Below are records; report the number of lines in them that include the word "STAT", with no other text.

THE DATA below:

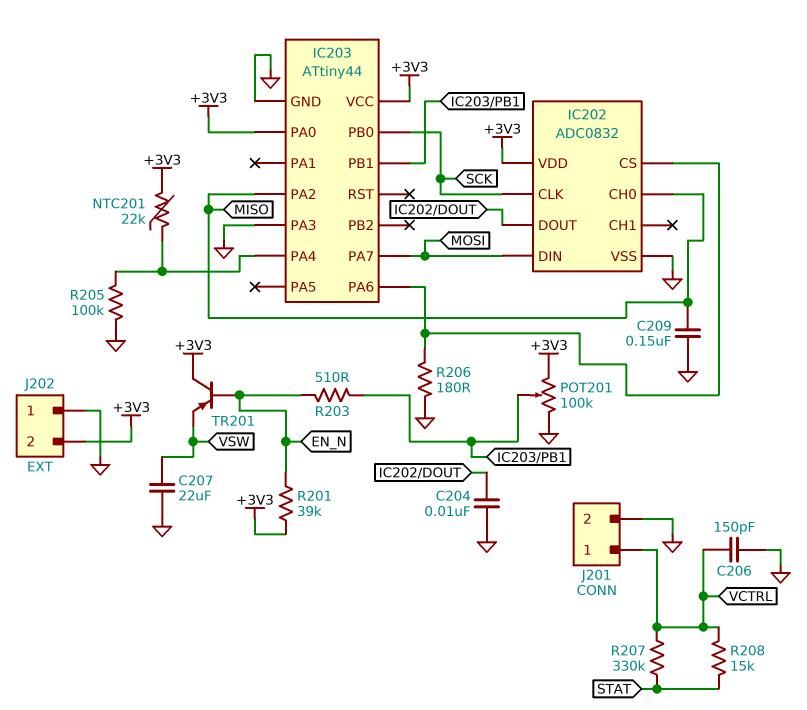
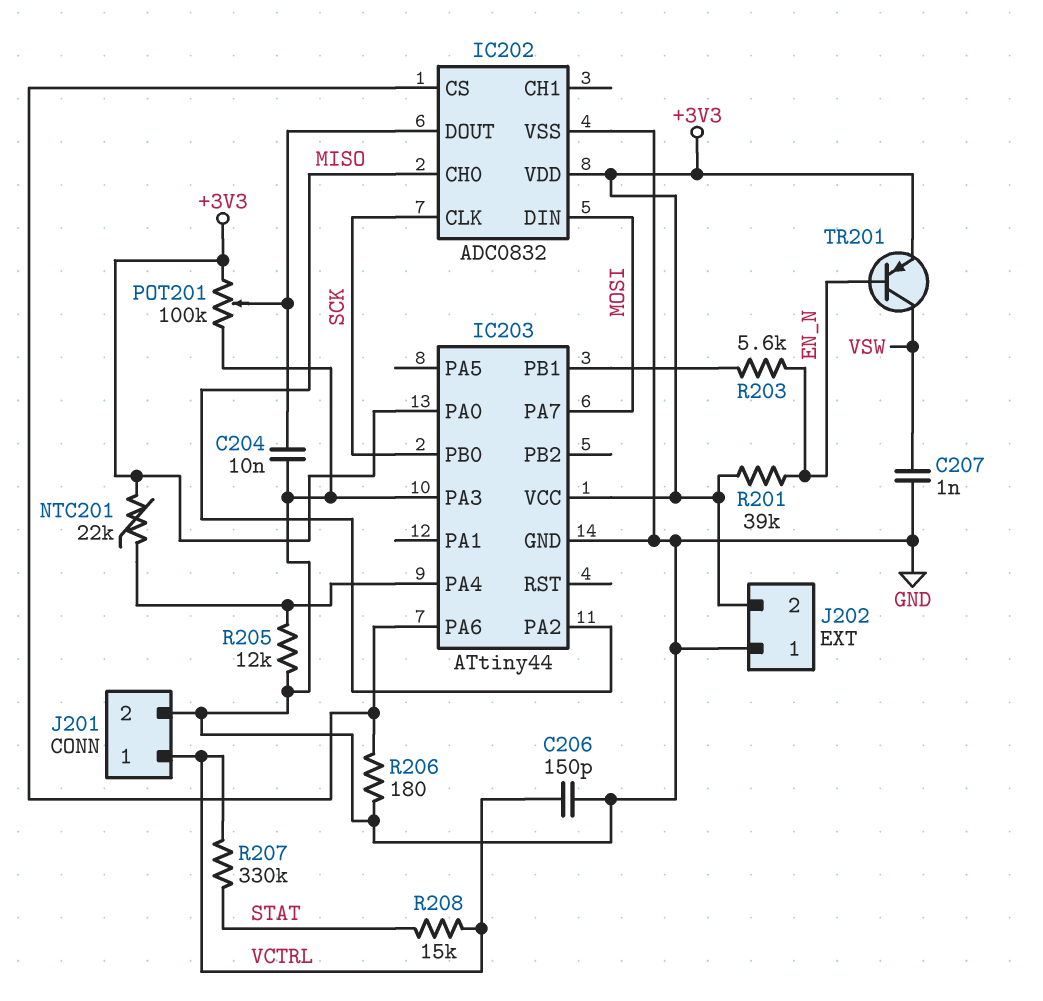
C207: 22uF (GND, VSW) -> 1nF (GND, VSW)
C209: 150nF (GND, MISO) -> none
POT201: 100k (+3V3, GND, wiper IC203/PB1) -> 100k (+3V3, GND, wiper IC202/DOUT)
R203: 510 (EN_N, IC203/PB1) -> 5.6k (EN_N, IC203/PB1)
R205: 100k (GND, IC203/PA4) -> 12k (GND, IC203/PA4)
TR201: PNP (B EN_N, C +3V3, E VSW) -> PNP (B EN_N, C VSW, E +3V3)

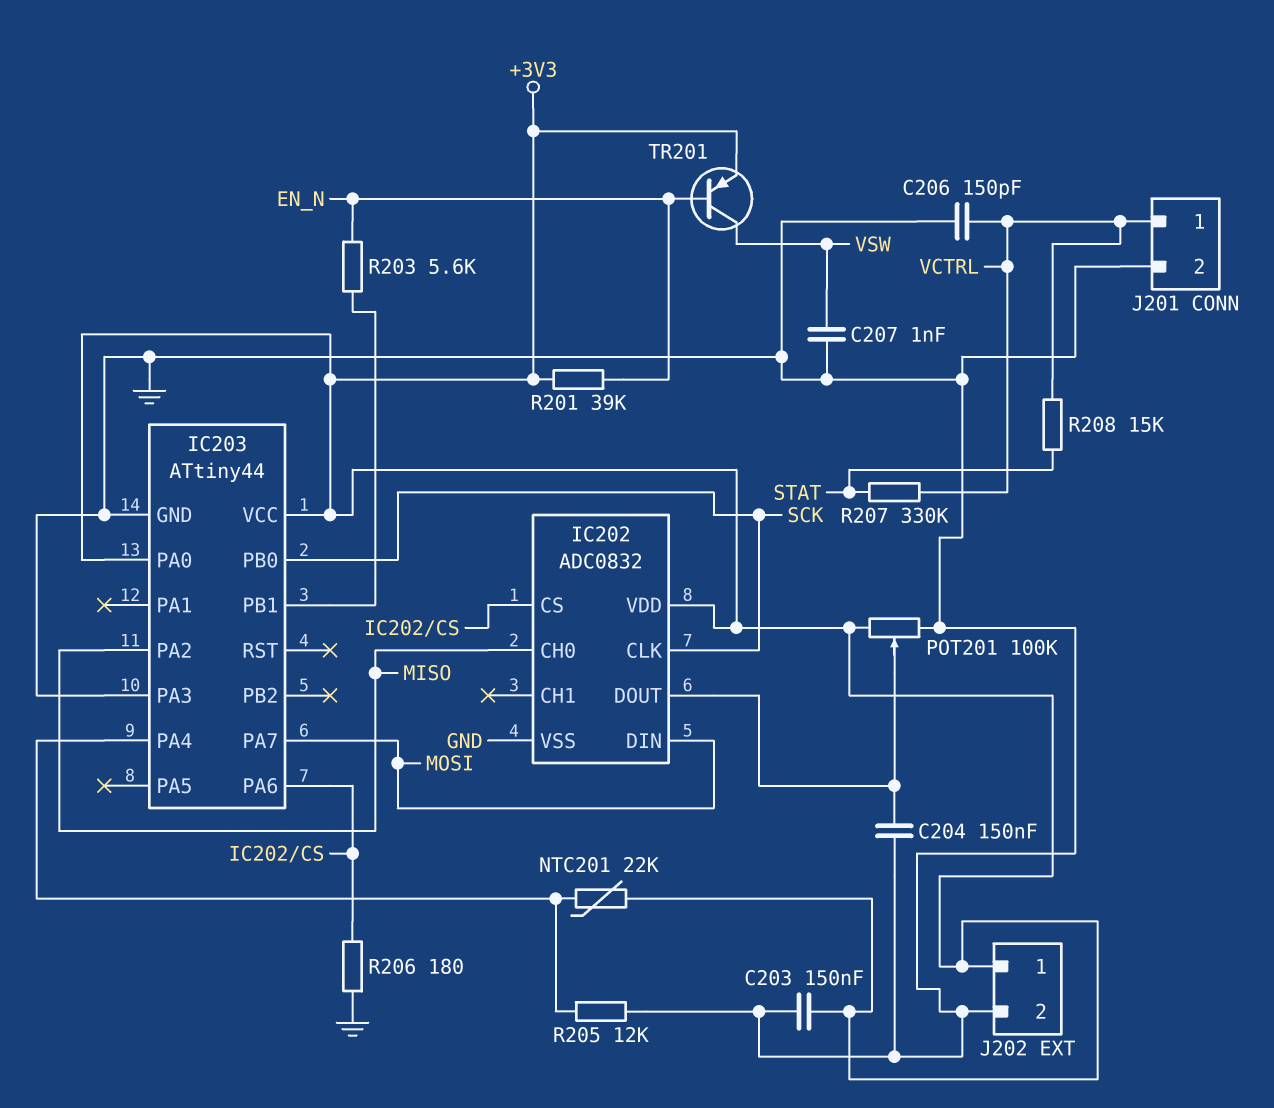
C203: none -> 150nF (+3V3, GND)
C204: 10nF (GND, IC202/DOUT) -> 150nF (GND, IC202/DOUT)
J202 pin 1: GND -> +3V3
J202 pin 2: +3V3 -> GND

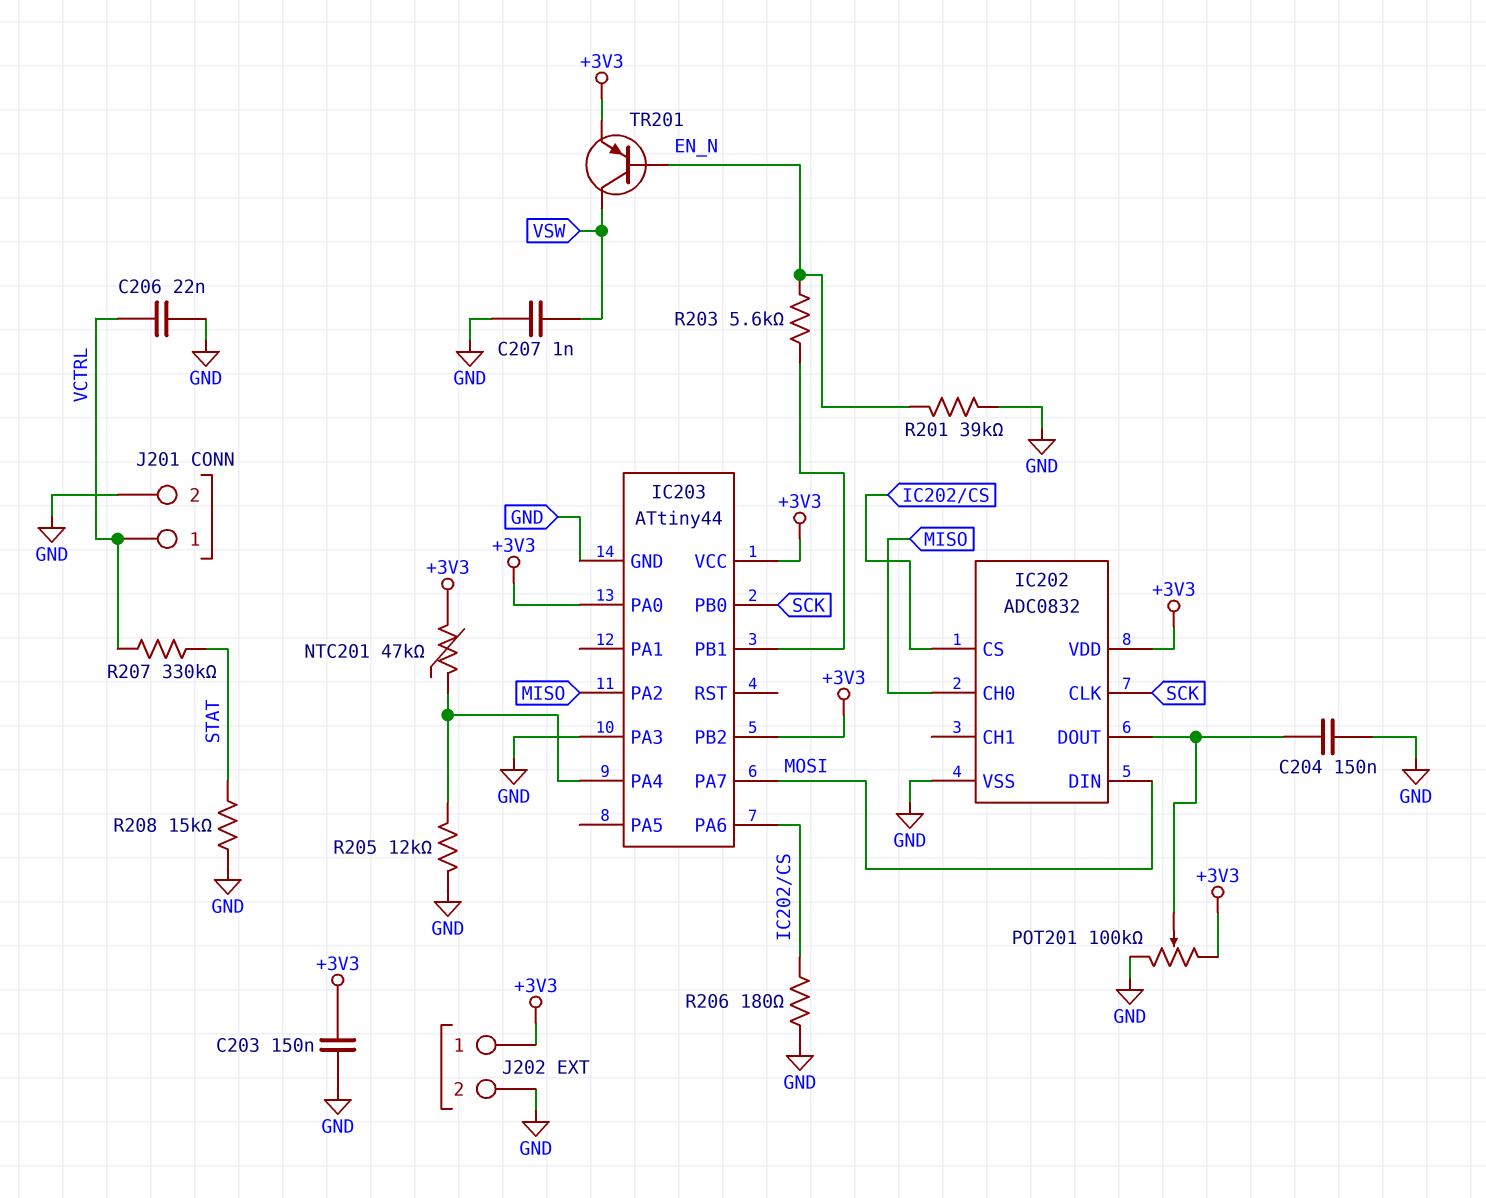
C206: 150pF (GND, VCTRL) -> 22nF (GND, VCTRL)
IC203 pin PB2: none -> +3V3
NTC201: 22k (+3V3, IC203/PA4) -> 47k (+3V3, IC203/PA4)
R201: 39k (+3V3, EN_N) -> 39k (EN_N, GND)
R208: 15k (STAT, VCTRL) -> 15k (GND, STAT)

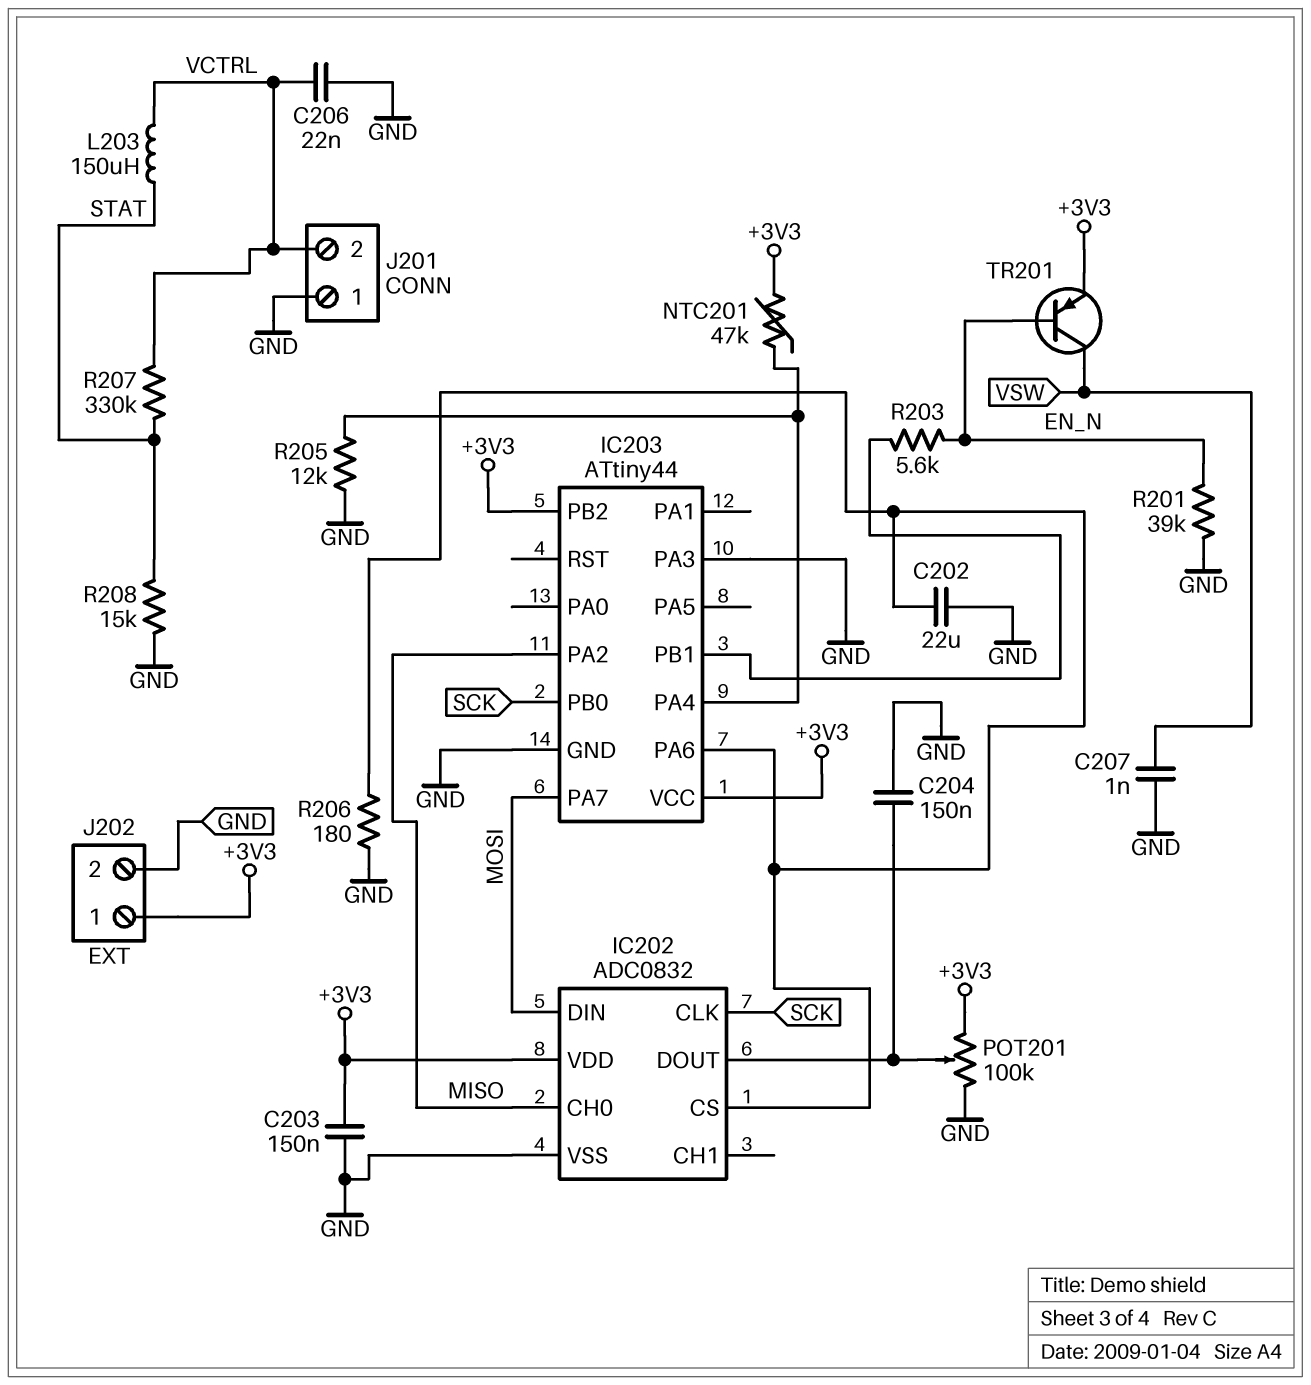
C202: none -> 22uF (GND, IC202/CS)
IC203 pin PA0: +3V3 -> none
J201 pin 1: VCTRL -> GND
J201 pin 2: GND -> VCTRL
L203: none -> 150uH (STAT, VCTRL)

End of THE DATA.

§ **YOUR SOLUTION**
2